## Task brief
Quote all entries exactly, leaving pictures aside.

## Data section

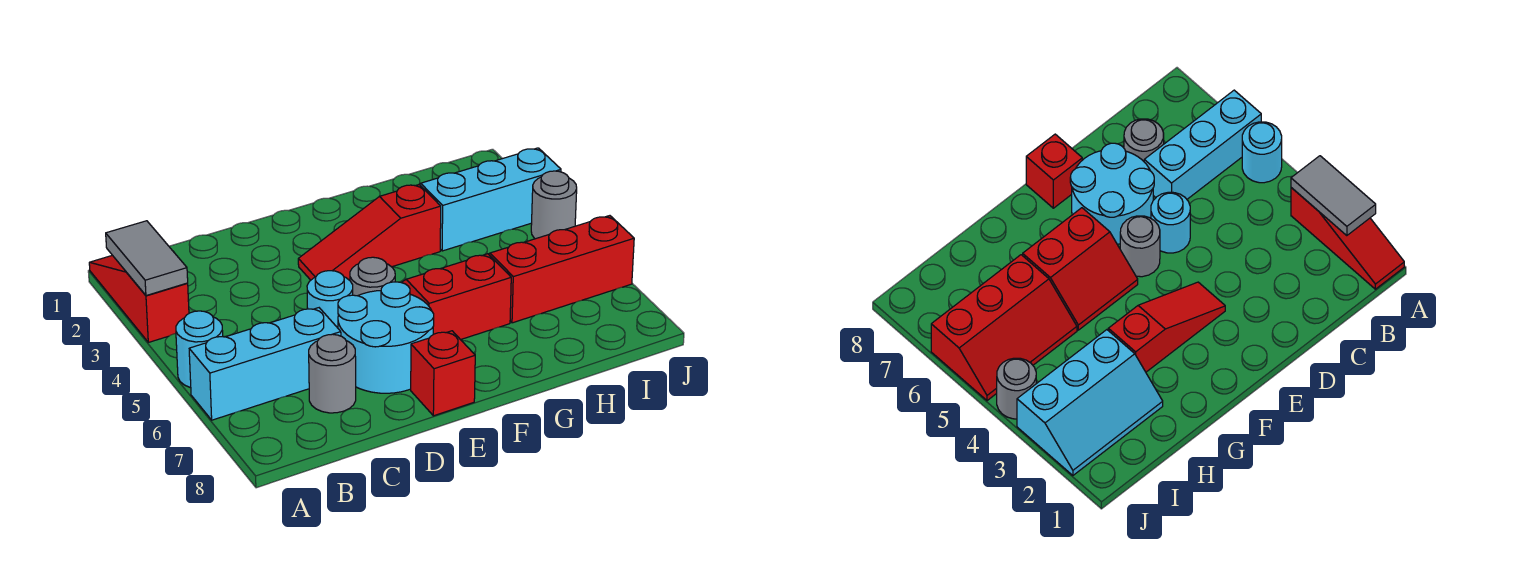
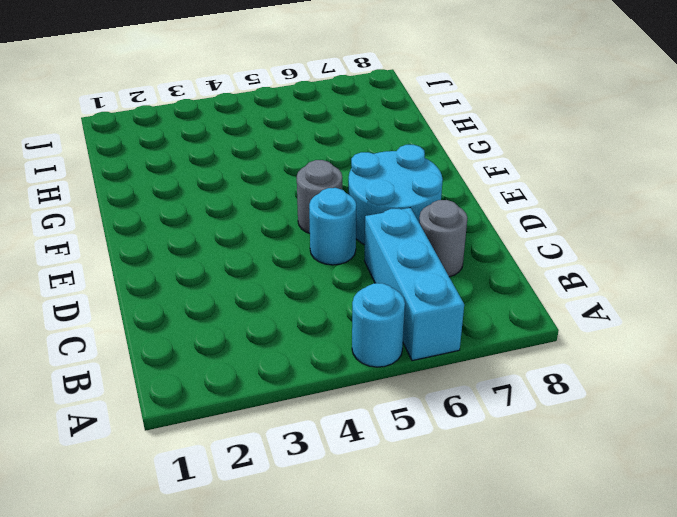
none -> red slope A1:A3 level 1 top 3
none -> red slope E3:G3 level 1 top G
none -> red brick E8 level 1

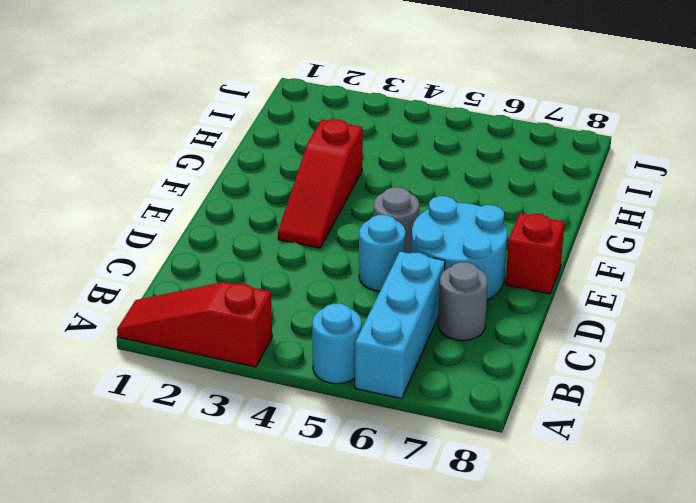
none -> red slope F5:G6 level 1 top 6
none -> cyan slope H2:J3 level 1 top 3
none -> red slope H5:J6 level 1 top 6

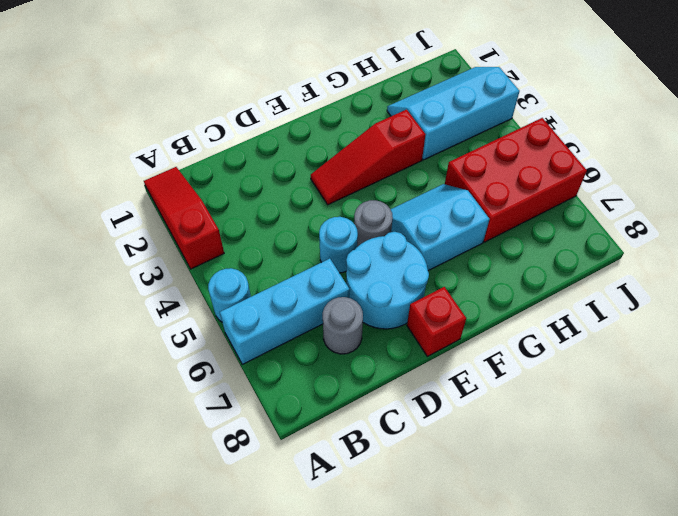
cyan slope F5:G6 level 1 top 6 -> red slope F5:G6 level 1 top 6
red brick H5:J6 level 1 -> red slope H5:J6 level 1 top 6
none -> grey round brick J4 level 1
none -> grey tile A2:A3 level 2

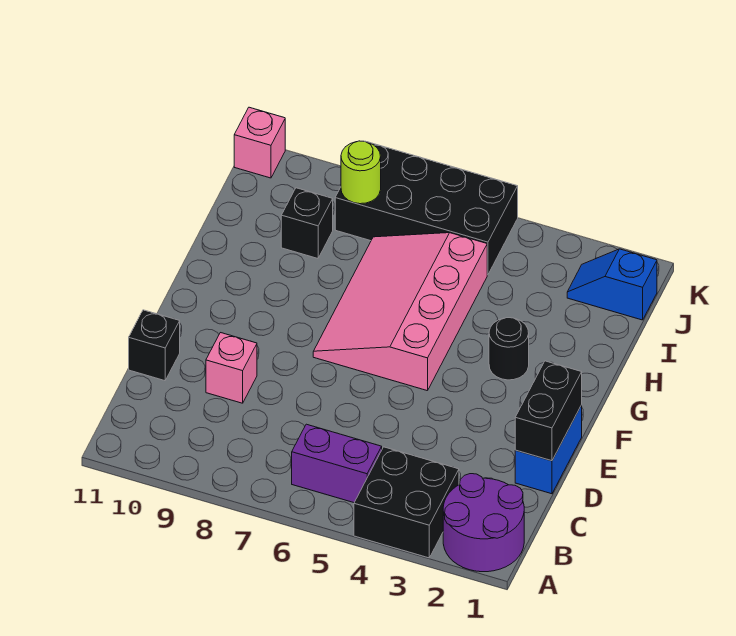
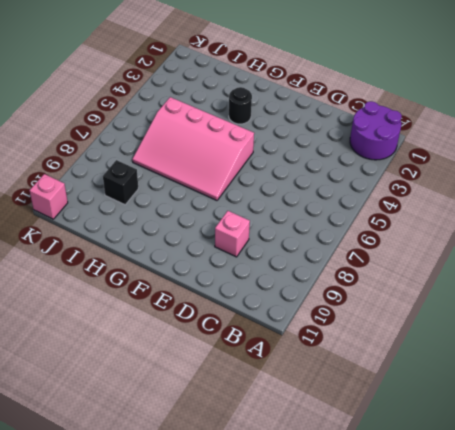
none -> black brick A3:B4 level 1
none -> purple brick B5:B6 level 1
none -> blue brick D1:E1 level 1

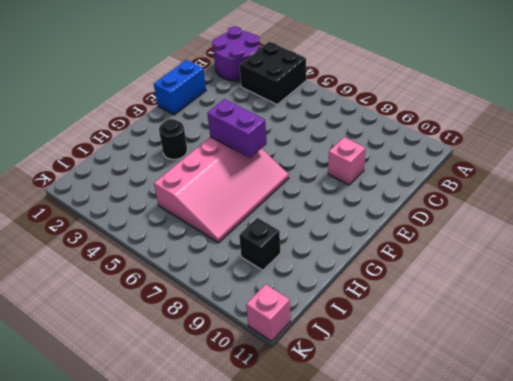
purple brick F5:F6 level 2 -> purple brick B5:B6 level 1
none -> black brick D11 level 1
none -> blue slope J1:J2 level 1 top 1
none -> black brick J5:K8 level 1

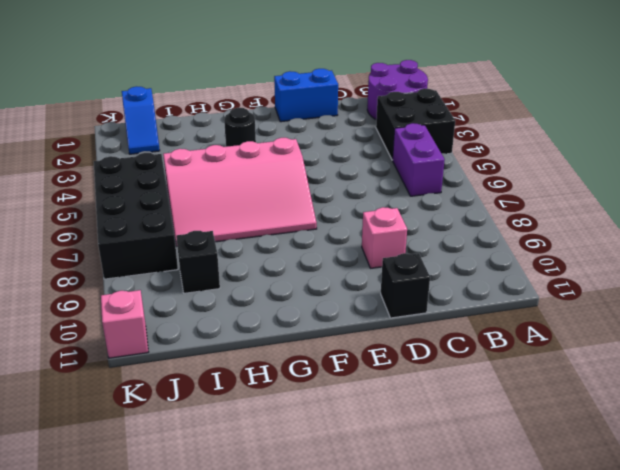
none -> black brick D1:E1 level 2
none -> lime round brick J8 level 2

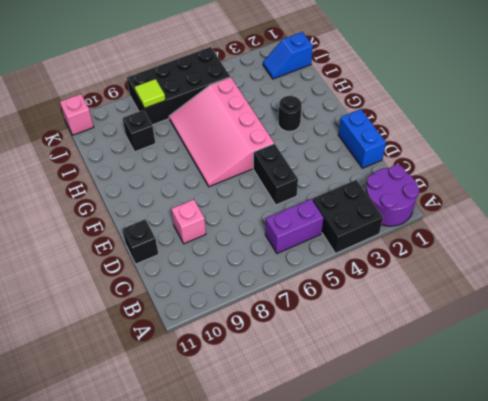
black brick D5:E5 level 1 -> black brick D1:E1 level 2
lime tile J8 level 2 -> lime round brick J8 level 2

## Your response
none -> red slope A1:A3 level 1 top 3
none -> red slope E3:G3 level 1 top G
none -> red brick E8 level 1

none -> red slope F5:G6 level 1 top 6
none -> cyan slope H2:J3 level 1 top 3
none -> red slope H5:J6 level 1 top 6

cyan slope F5:G6 level 1 top 6 -> red slope F5:G6 level 1 top 6
red brick H5:J6 level 1 -> red slope H5:J6 level 1 top 6
none -> grey round brick J4 level 1
none -> grey tile A2:A3 level 2

none -> black brick A3:B4 level 1
none -> purple brick B5:B6 level 1
none -> blue brick D1:E1 level 1

purple brick F5:F6 level 2 -> purple brick B5:B6 level 1
none -> black brick D11 level 1
none -> blue slope J1:J2 level 1 top 1
none -> black brick J5:K8 level 1

none -> black brick D1:E1 level 2
none -> lime round brick J8 level 2

black brick D5:E5 level 1 -> black brick D1:E1 level 2
lime tile J8 level 2 -> lime round brick J8 level 2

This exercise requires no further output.